*Aim of the exercise:*
Copy each line of the records that holds the string "MATRIX".

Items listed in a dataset
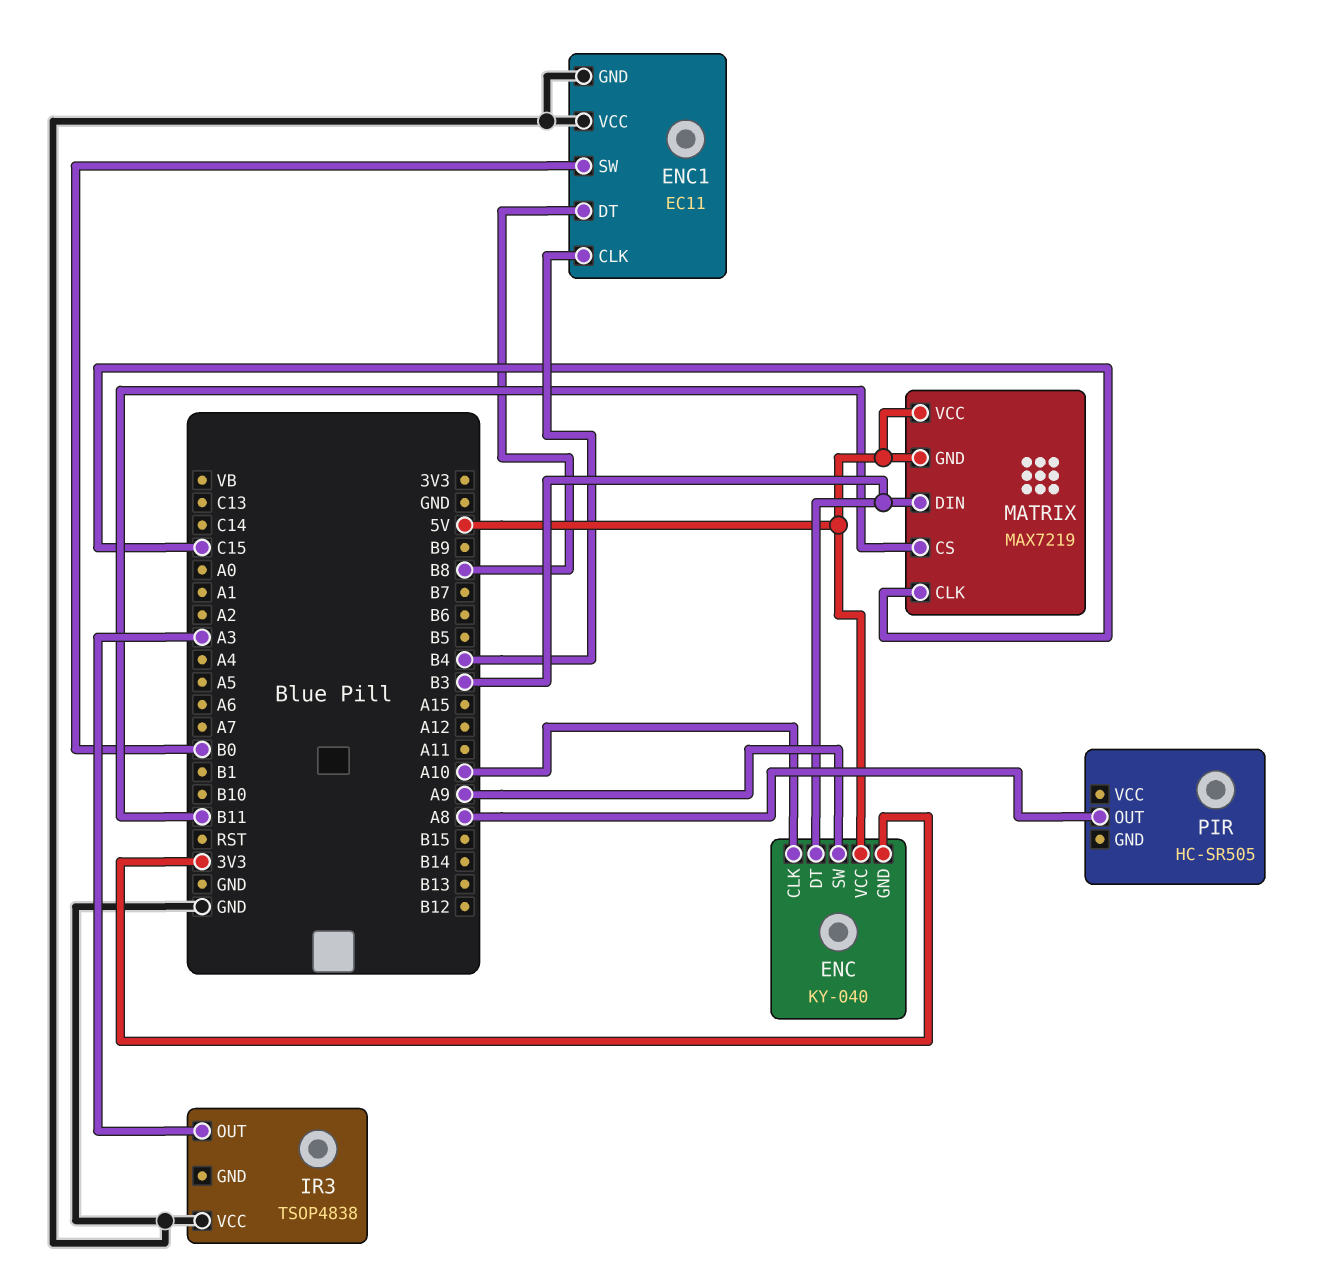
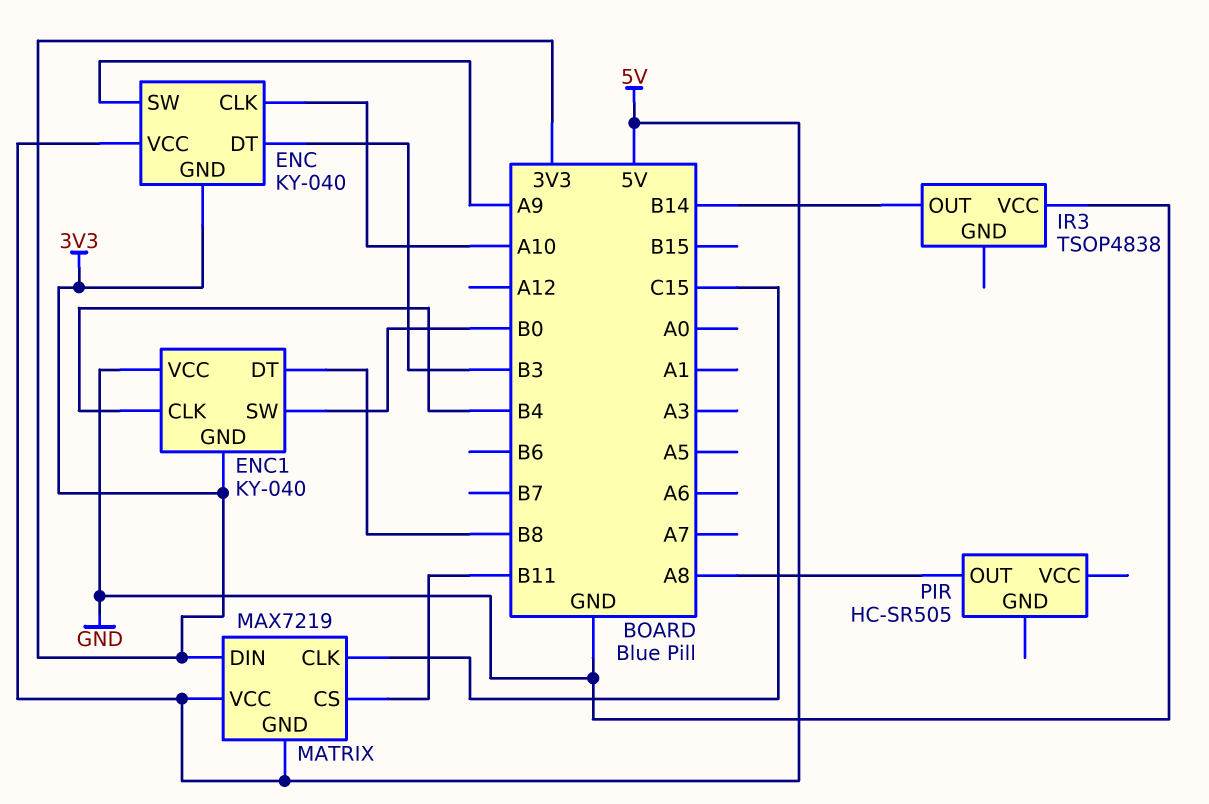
ENC1: EC11 -> KY-040
ENC1 pin GND: GND -> 3V3
IR3 pin OUT: A3 -> B14
MATRIX pin DIN: B3 -> 3V3

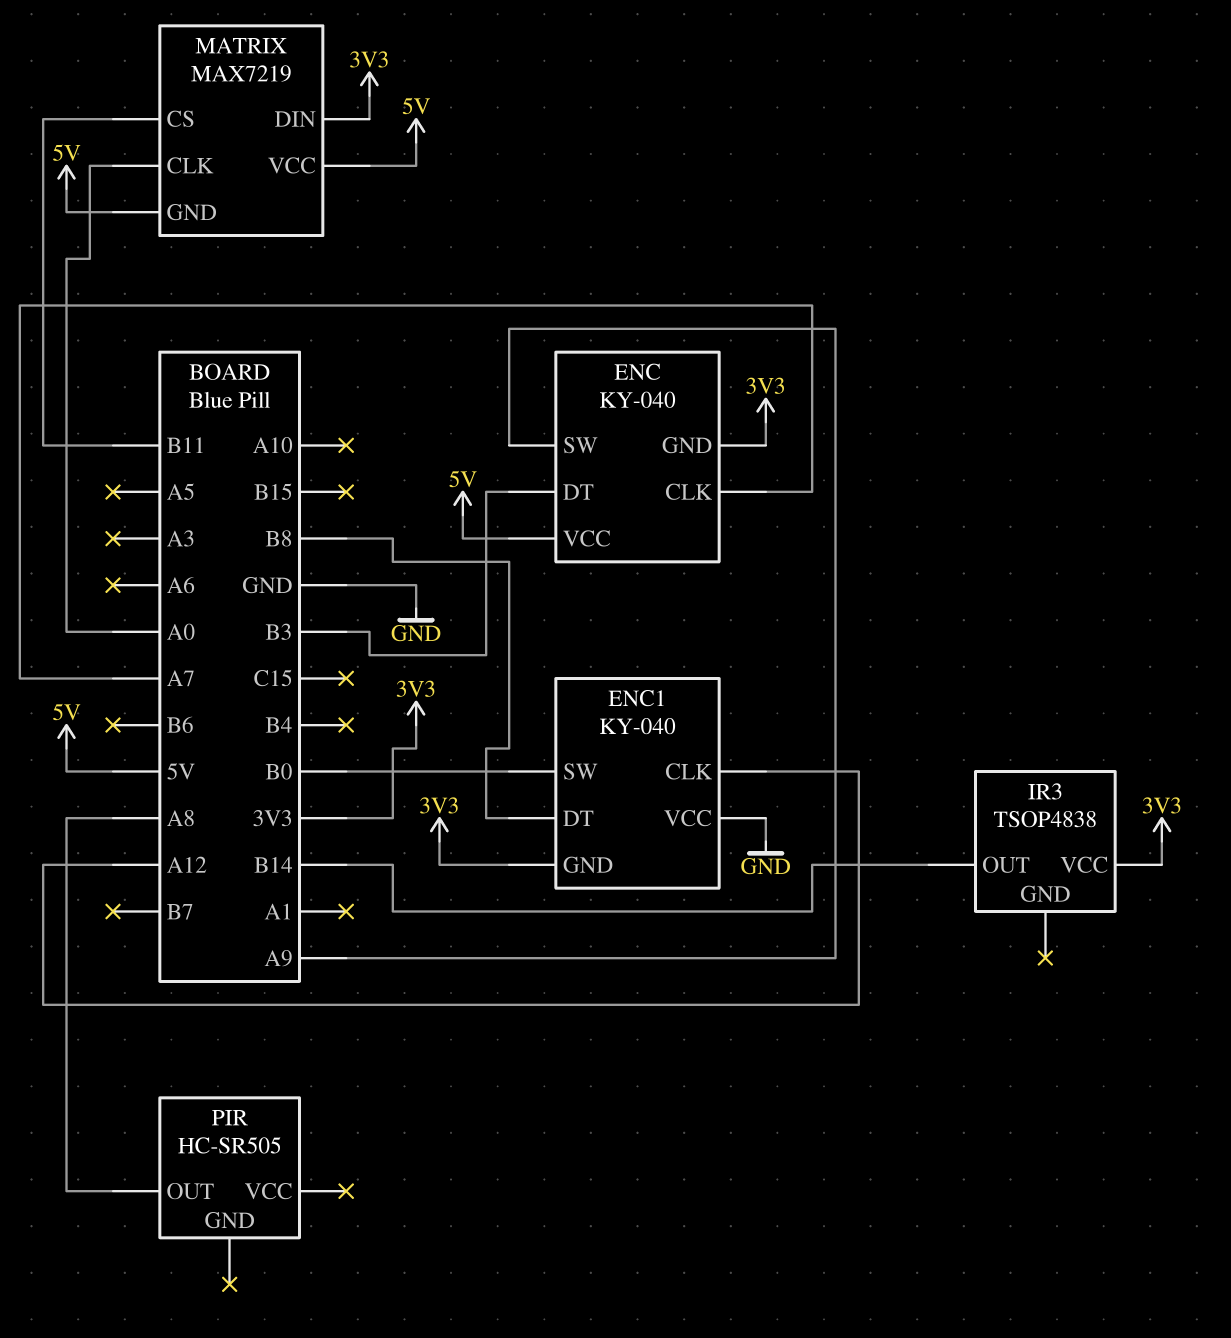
ENC pin CLK: A10 -> A7
ENC1 pin CLK: B4 -> A12
IR3 pin VCC: GND -> 3V3
MATRIX pin CLK: C15 -> A0

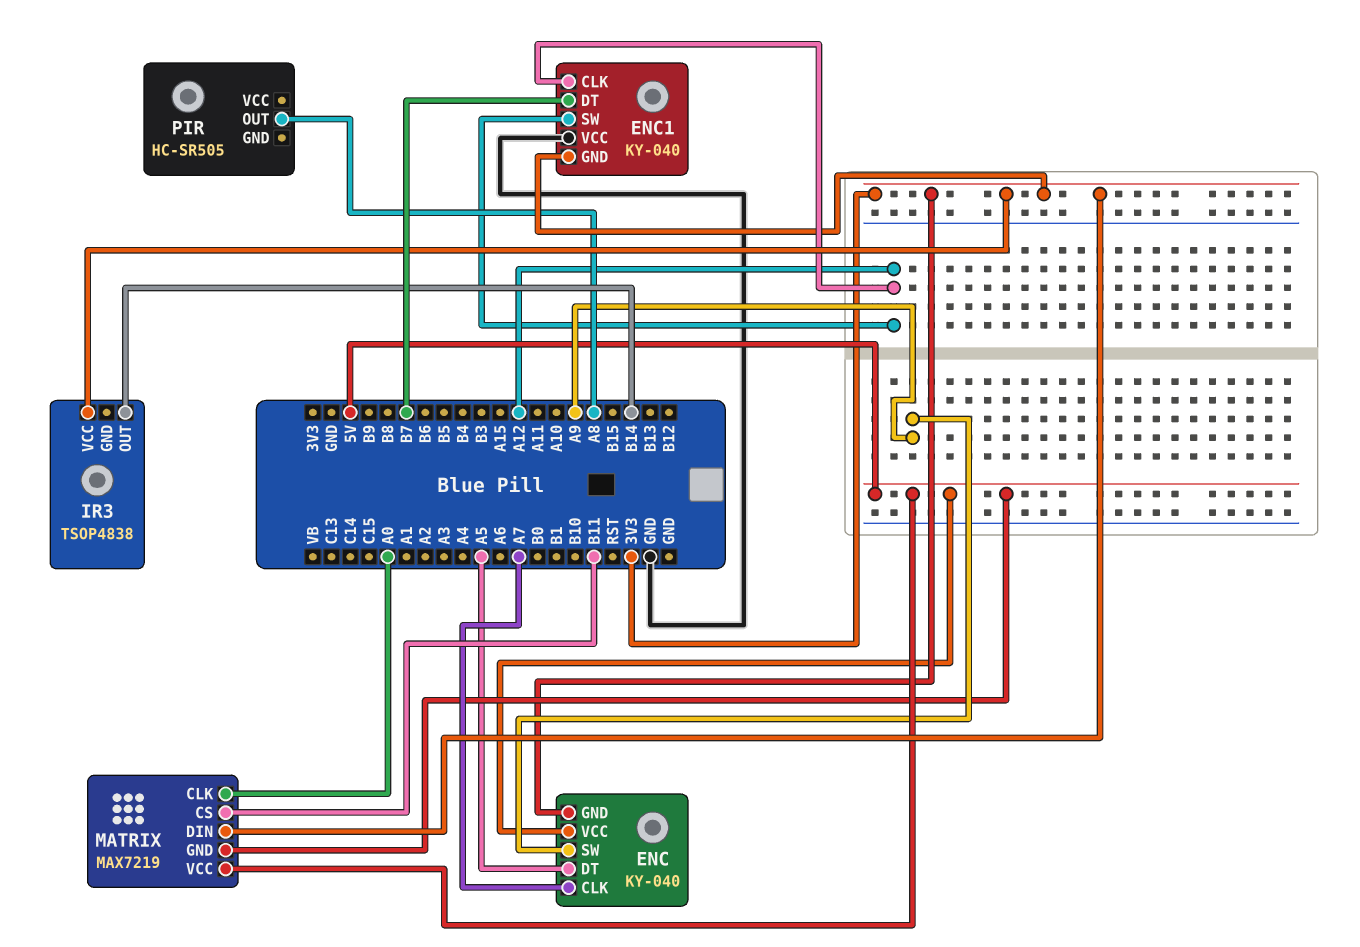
ENC pin DT: B3 -> A5
ENC1 pin DT: B8 -> B7
ENC1 pin SW: B0 -> A12

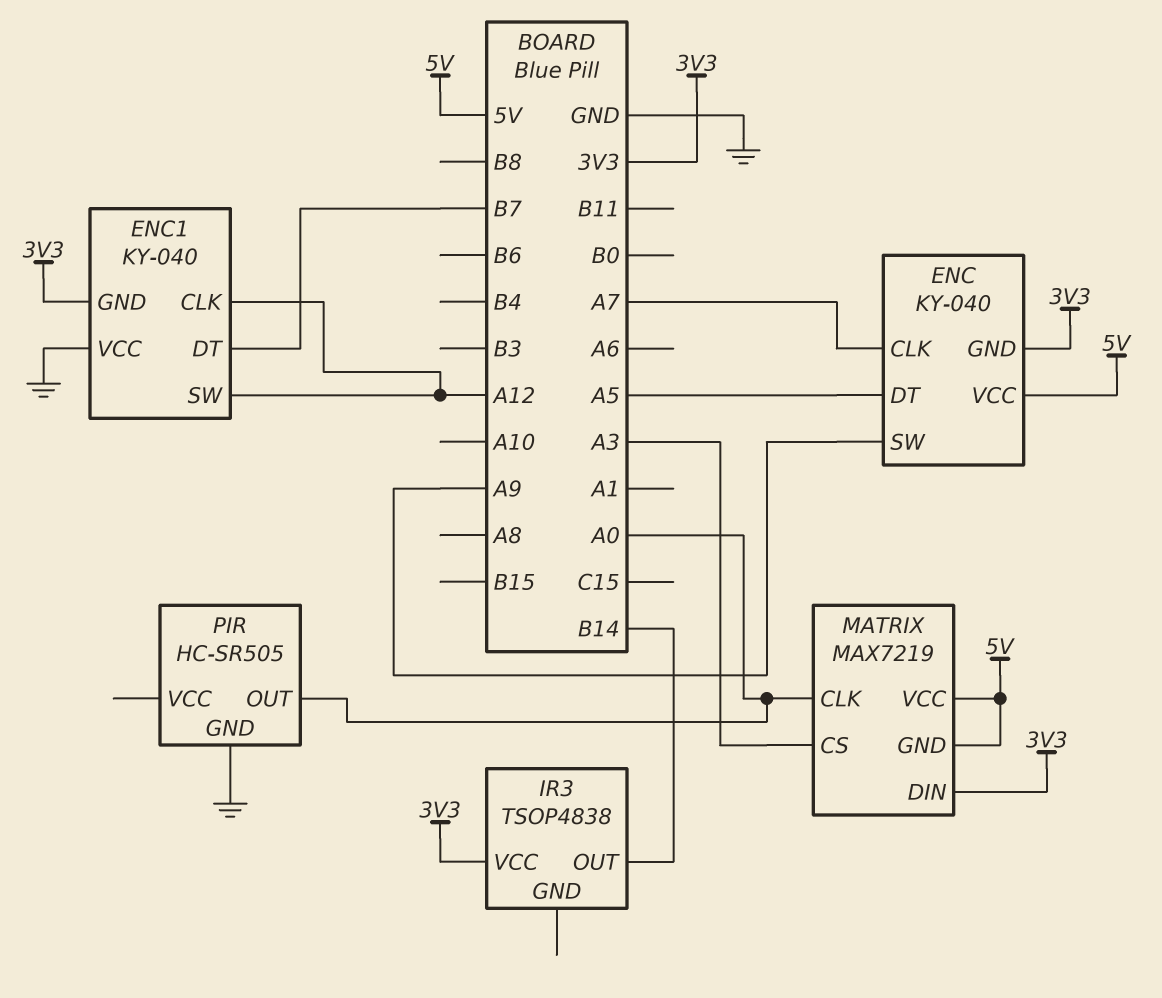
MATRIX pin CS: B11 -> A3
PIR pin GND: none -> GND
PIR pin OUT: A8 -> A0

*Response area:*
MATRIX pin DIN: B3 -> 3V3
MATRIX pin CLK: C15 -> A0
MATRIX pin CS: B11 -> A3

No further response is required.